*** Opening SUPPLIED DATA ***
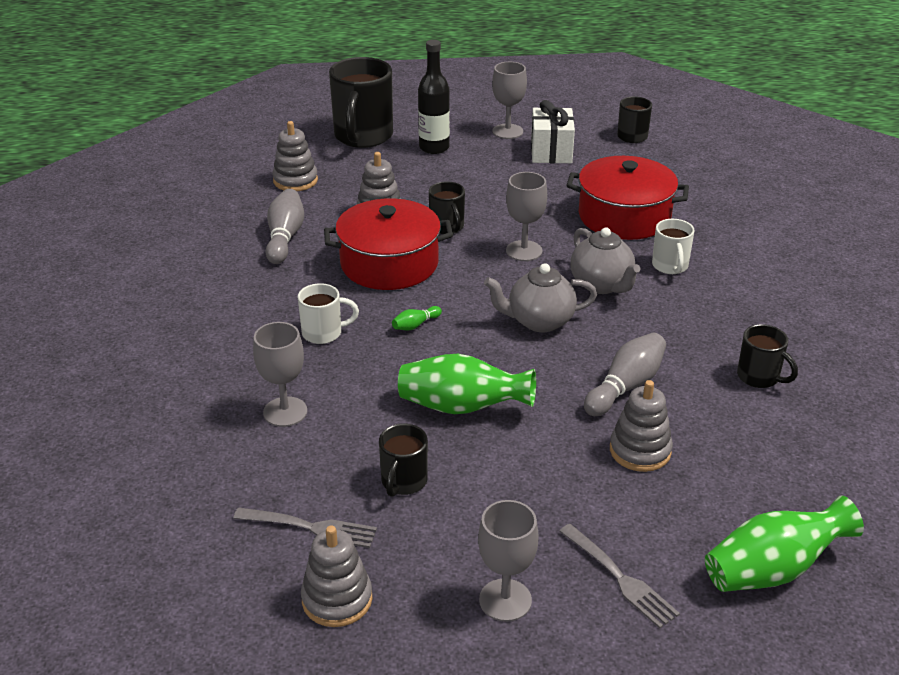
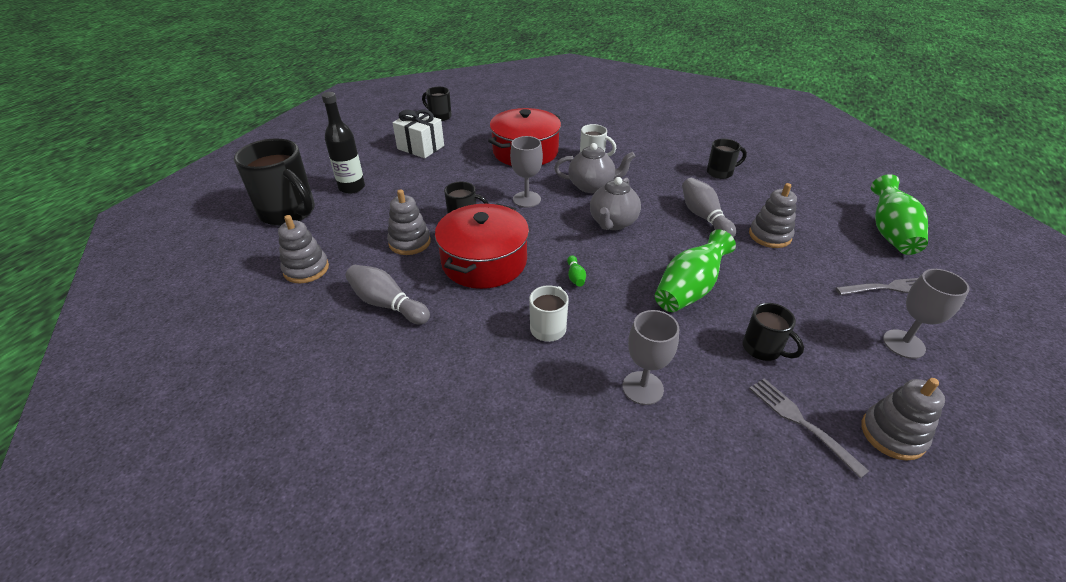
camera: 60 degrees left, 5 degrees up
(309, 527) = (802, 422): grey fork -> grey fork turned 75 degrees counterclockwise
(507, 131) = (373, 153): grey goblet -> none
*** Closing SUPPLIED DATA ***
*** Opening SUPPLIED DATA ***
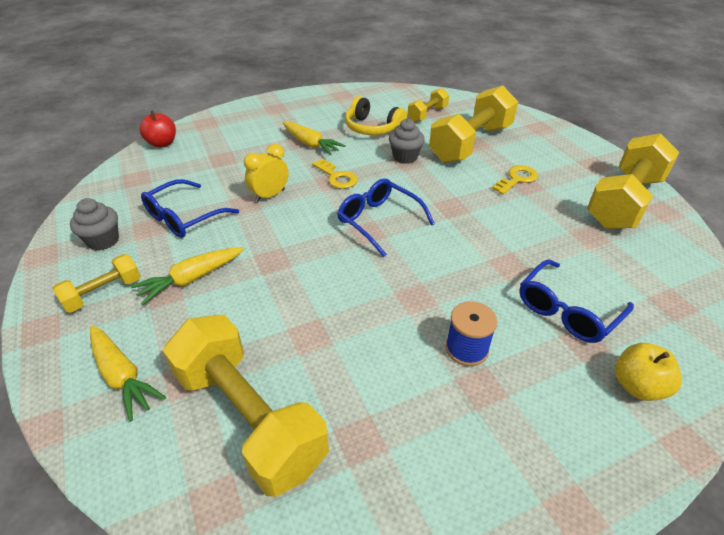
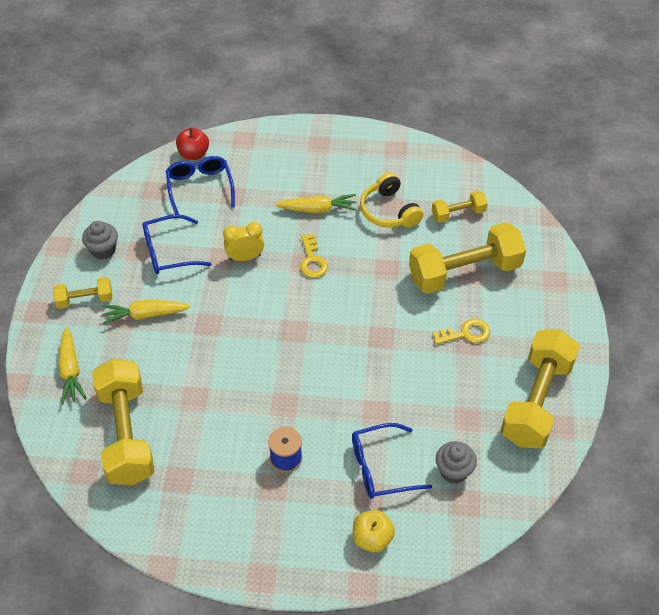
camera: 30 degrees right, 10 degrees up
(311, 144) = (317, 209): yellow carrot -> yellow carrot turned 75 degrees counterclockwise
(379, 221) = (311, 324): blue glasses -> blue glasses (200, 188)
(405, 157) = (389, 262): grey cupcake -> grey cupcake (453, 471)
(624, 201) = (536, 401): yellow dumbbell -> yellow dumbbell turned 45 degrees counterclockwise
*** Closing SUPPLIED DATA ***
*** Opening SUPPLIED DATA ***
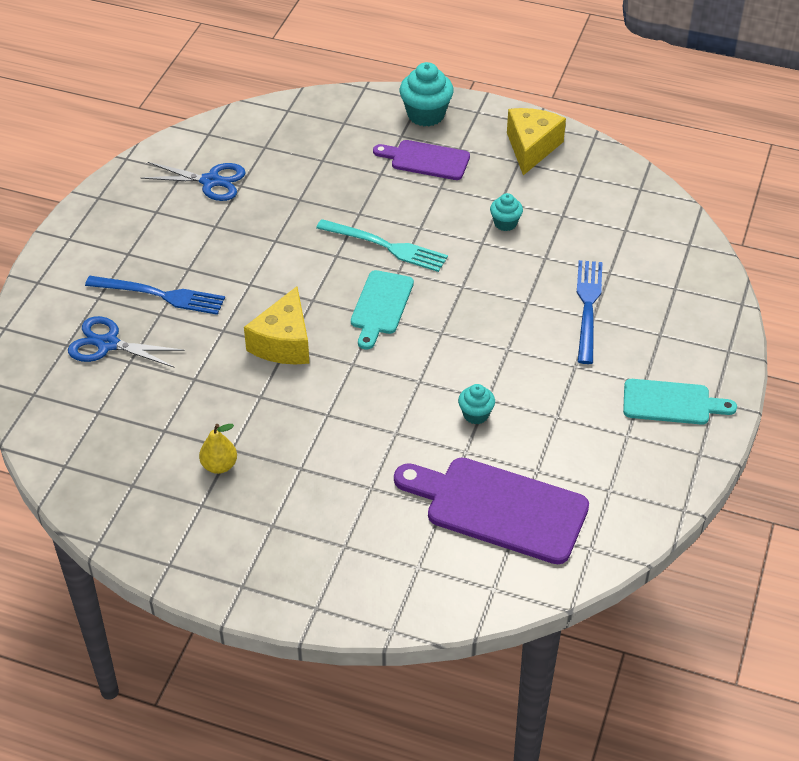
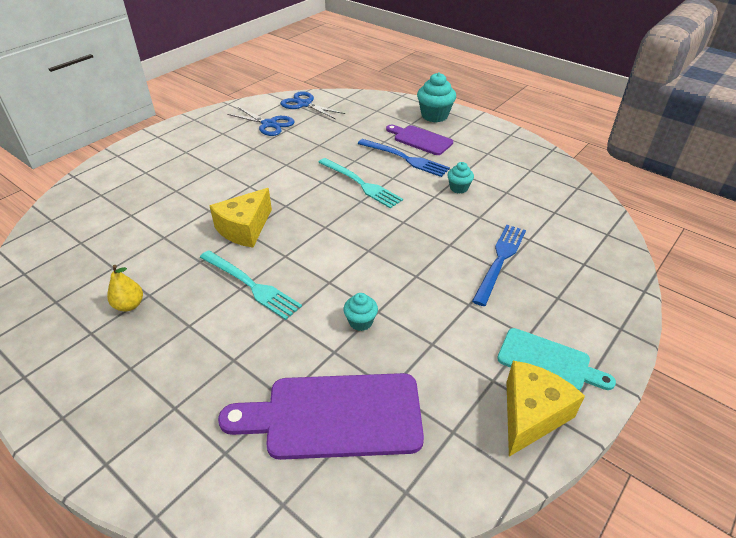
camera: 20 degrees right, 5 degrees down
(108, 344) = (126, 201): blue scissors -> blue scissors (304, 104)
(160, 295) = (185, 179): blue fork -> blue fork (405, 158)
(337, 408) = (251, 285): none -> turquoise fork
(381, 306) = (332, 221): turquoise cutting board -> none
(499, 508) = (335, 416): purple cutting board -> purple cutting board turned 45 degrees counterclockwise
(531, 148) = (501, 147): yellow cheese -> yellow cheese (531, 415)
*** Closing SUPPLIED DATA ***
### REQUIRED WORK
Within the material above, find the lines that contain the word "none"; copy them.

### ANSWER
(507, 131) = (373, 153): grey goblet -> none
(337, 408) = (251, 285): none -> turquoise fork
(381, 306) = (332, 221): turquoise cutting board -> none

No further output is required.